## What is required
Which lines in the records below include the word "minus"? Report each of them in full.

:: Given information

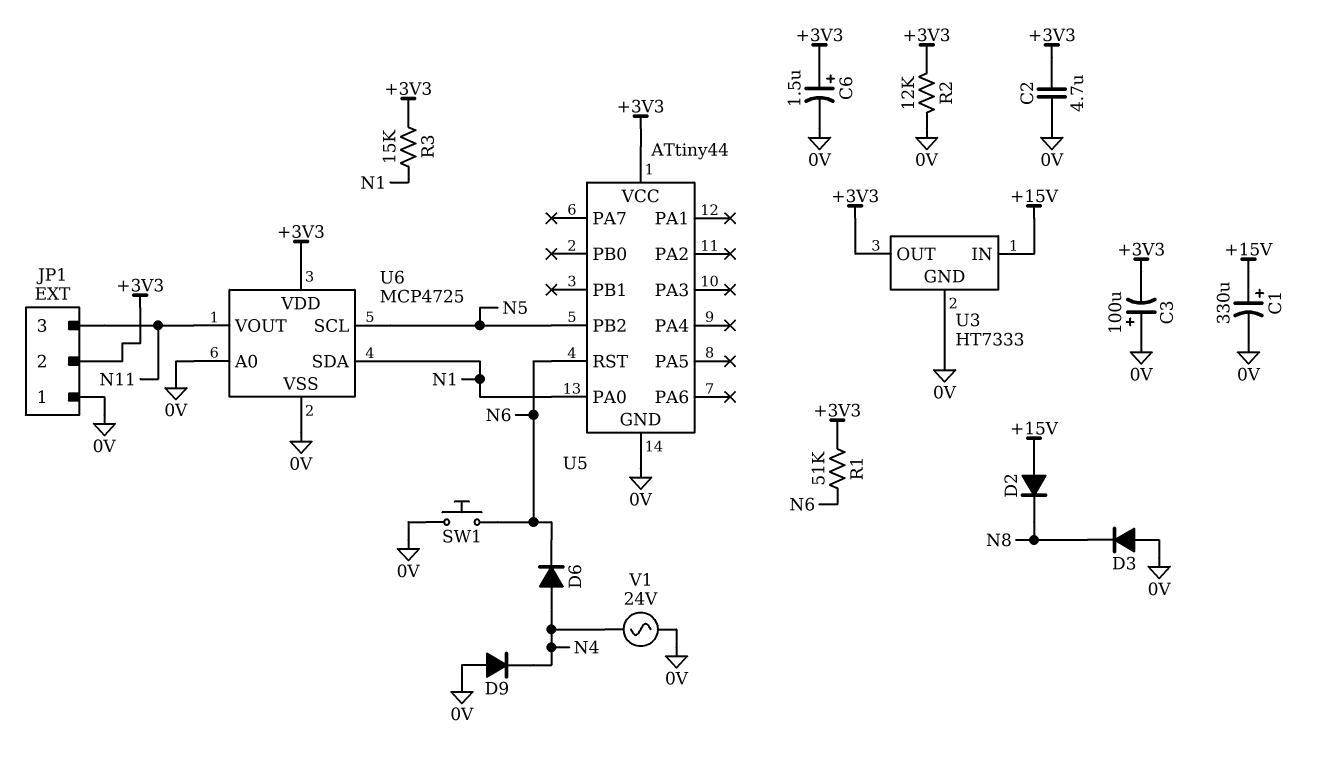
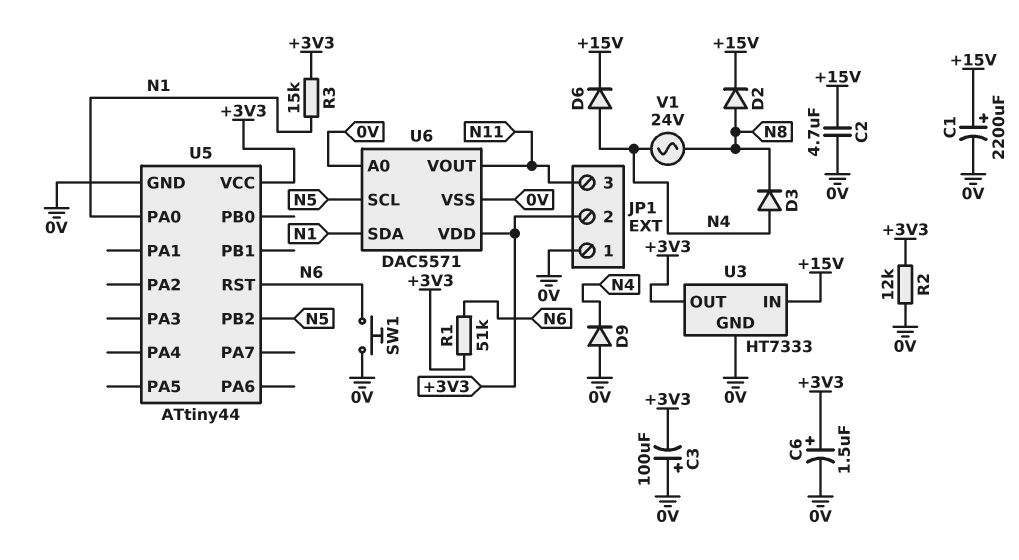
C1: 330uF (plus +15V, minus 0V) -> 2200uF (plus +15V, minus 0V)
C2: 4.7uF (+3V3, 0V) -> 4.7uF (+15V, 0V)
D2: diode (A +15V, K N8) -> diode (A N8, K +15V)
D3: diode (A 0V, K N8) -> diode (A N4, K N8)
D6: diode (A N4, K N6) -> diode (A N4, K +15V)
U6: MCP4725 -> DAC5571
V1: AC 24V (0V, N4) -> AC 24V (N4, N8)

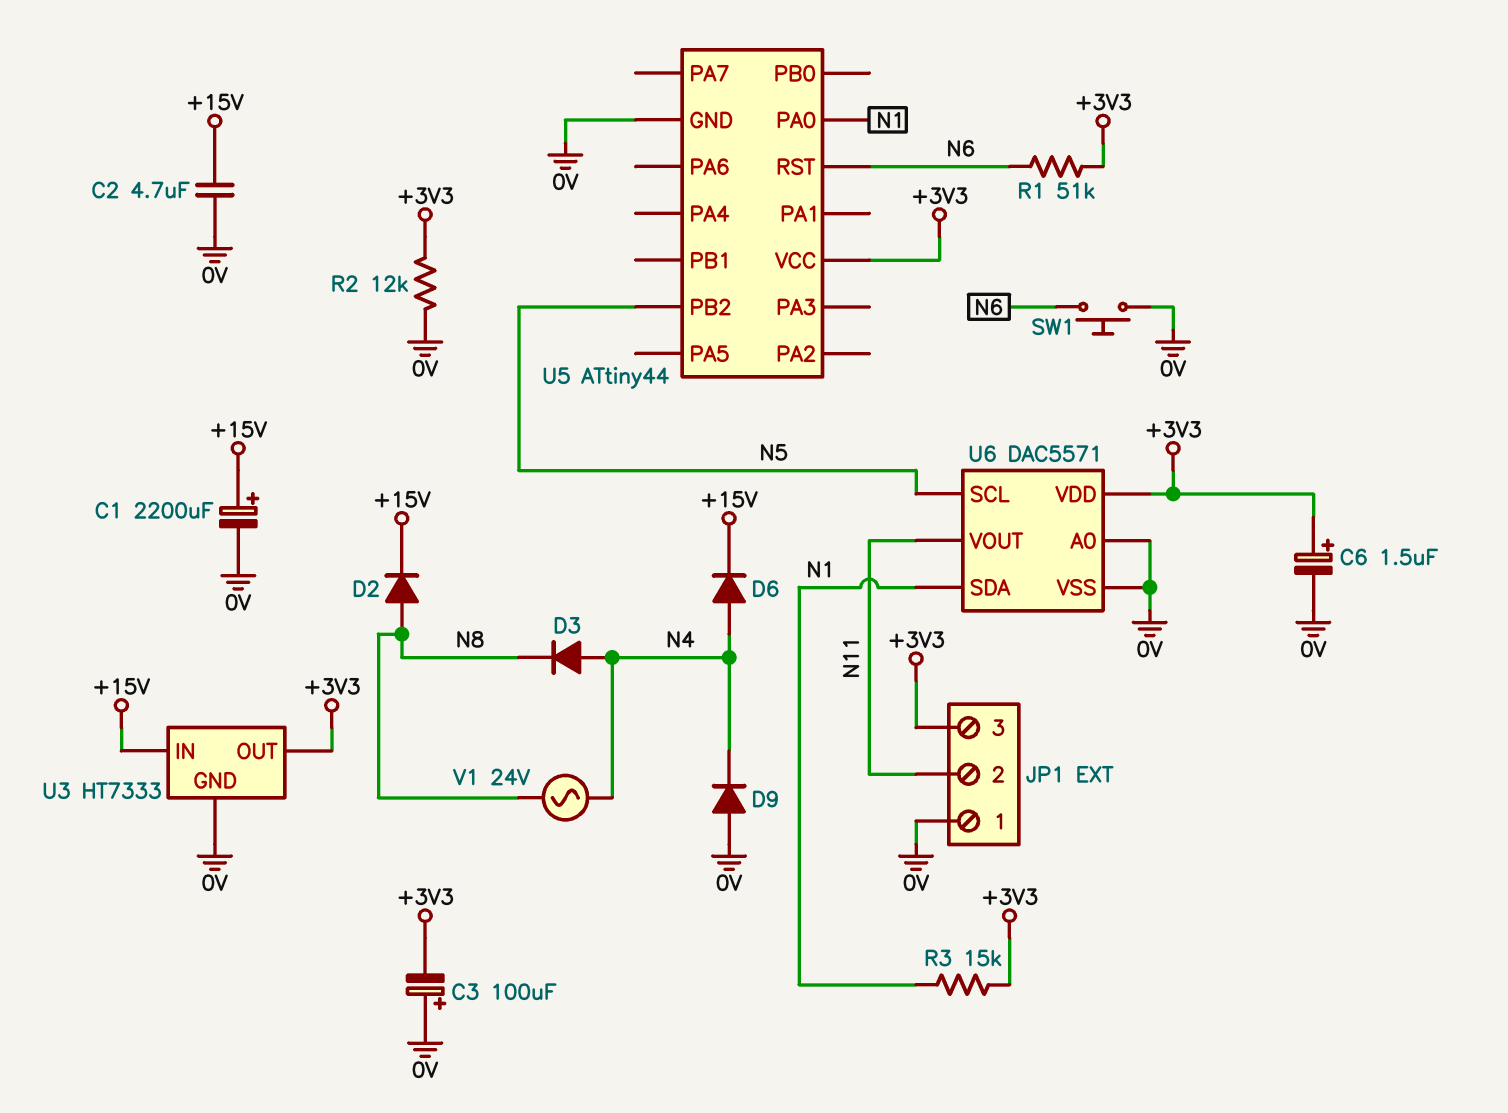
JP1 pin 2: +3V3 -> N11
JP1 pin 3: N11 -> +3V3

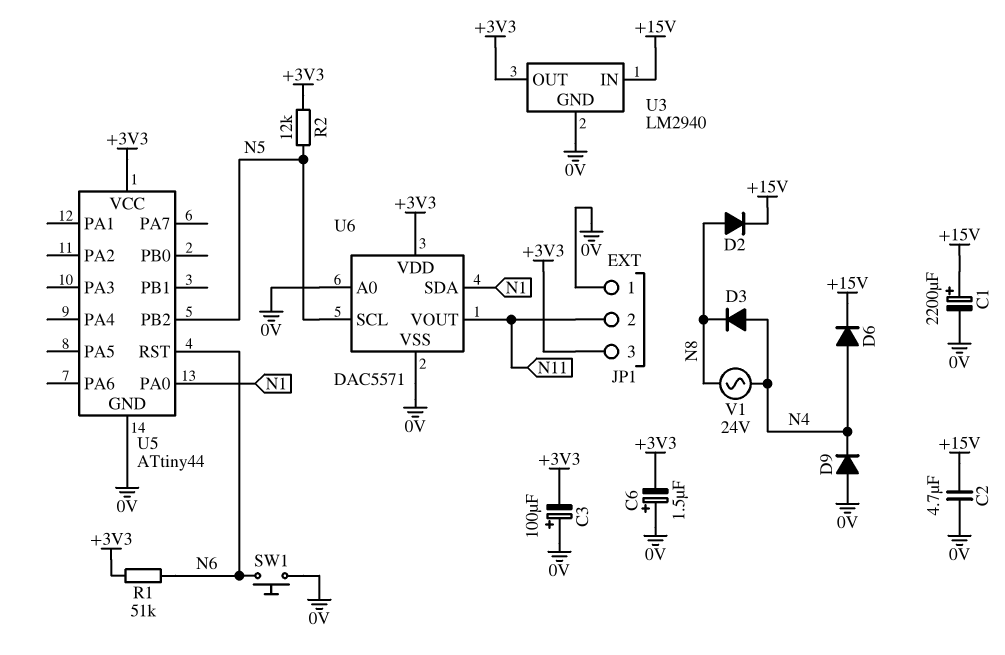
C6: 1.5uF (plus +3V3, minus 0V) -> 1.5uF (plus 0V, minus +3V3)
R2: 12k (+3V3, 0V) -> 12k (+3V3, N5)
R3: 15k (+3V3, N1) -> none
U3: HT7333 -> LM2940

::::

## Result of the exercise
C1: 330uF (plus +15V, minus 0V) -> 2200uF (plus +15V, minus 0V)
C6: 1.5uF (plus +3V3, minus 0V) -> 1.5uF (plus 0V, minus +3V3)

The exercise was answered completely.